Objective: Pull out each of the rows below that contains the string "kern", copying every such row in full.

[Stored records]

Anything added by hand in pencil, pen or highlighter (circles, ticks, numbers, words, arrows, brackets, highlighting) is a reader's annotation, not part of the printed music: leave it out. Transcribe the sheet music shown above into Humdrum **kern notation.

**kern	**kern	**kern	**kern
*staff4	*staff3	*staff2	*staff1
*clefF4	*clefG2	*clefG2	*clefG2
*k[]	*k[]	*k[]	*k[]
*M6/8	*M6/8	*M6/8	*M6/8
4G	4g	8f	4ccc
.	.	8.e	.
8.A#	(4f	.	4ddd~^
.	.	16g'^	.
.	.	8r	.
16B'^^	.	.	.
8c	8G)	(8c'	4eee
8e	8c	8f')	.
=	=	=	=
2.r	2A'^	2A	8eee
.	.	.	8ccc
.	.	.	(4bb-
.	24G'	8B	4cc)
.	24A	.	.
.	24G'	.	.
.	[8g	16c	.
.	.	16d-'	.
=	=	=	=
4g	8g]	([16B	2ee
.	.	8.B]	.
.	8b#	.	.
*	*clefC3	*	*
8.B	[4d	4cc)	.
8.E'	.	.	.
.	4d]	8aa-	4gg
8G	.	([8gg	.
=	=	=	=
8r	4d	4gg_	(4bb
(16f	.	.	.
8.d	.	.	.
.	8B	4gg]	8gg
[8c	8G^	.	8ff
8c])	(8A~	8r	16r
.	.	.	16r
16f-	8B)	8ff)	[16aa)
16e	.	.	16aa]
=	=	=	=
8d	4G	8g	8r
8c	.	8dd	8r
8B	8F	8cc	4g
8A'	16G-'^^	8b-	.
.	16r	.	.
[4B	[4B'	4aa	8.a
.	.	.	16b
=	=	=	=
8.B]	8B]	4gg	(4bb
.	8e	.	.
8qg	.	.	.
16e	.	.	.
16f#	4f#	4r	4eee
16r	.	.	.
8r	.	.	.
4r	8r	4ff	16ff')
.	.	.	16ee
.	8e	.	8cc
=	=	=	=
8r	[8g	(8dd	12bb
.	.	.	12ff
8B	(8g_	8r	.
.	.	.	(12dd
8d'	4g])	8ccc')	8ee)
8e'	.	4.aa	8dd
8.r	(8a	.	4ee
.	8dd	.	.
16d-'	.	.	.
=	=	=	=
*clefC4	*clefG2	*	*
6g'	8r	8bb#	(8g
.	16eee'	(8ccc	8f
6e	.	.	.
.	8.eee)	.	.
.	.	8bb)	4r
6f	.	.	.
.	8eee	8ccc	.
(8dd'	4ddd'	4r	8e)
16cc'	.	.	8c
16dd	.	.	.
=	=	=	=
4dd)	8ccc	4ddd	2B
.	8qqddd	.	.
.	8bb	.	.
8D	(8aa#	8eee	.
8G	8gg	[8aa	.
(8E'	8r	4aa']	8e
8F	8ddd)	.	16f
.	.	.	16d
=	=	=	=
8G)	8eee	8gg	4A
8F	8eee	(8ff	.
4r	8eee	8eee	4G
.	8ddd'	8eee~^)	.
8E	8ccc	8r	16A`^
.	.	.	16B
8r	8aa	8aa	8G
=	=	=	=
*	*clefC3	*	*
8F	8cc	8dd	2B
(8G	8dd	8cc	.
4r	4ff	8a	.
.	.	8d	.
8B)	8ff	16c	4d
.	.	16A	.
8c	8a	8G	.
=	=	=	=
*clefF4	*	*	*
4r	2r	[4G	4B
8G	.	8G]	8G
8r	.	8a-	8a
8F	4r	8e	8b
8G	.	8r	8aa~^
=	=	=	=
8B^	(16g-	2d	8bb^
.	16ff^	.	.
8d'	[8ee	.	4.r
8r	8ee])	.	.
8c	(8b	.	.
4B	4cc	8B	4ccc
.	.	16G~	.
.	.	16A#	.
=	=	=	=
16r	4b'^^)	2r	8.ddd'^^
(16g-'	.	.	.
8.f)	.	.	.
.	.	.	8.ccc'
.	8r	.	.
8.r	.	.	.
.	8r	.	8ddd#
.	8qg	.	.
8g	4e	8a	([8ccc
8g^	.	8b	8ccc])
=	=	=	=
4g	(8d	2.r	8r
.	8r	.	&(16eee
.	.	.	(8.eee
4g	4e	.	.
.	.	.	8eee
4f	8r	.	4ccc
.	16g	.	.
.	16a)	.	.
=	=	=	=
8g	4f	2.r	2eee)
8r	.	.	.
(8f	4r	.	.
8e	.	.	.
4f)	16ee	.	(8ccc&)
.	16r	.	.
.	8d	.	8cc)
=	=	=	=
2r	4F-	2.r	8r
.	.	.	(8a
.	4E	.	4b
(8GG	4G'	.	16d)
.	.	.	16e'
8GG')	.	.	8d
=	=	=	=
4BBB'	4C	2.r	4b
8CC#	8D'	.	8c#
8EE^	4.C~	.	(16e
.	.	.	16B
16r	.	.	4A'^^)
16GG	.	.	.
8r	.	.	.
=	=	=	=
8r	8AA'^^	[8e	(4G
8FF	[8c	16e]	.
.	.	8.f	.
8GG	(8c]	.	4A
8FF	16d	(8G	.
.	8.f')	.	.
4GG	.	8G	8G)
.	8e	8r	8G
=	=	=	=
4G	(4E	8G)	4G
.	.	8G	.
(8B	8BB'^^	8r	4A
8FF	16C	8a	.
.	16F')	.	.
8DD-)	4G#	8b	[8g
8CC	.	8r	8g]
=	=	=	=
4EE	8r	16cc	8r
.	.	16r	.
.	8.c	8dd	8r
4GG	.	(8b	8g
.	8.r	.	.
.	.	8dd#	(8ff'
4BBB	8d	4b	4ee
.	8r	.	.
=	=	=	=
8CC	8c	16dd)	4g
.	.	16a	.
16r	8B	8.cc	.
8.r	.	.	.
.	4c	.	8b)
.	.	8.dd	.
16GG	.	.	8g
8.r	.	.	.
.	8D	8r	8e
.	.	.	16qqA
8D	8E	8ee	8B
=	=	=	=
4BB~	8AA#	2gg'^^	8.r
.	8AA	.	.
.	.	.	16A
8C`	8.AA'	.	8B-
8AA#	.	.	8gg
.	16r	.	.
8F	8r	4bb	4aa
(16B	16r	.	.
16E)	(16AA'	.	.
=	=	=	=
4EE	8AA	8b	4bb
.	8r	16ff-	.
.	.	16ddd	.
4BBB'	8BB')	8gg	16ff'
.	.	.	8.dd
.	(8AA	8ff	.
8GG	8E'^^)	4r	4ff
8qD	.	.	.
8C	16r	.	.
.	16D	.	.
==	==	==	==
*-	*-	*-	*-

Result of this exercise:
Anything added by hand in pencil, pen or highlighter (circles, ticks, numbers, words, arrows, brackets, highlighting) is a reader's annotation, not part of the printed music: leave it out. Transcribe the sheet music shown above into Humdrum **kern notation.
**kern	**kern	**kern	**kern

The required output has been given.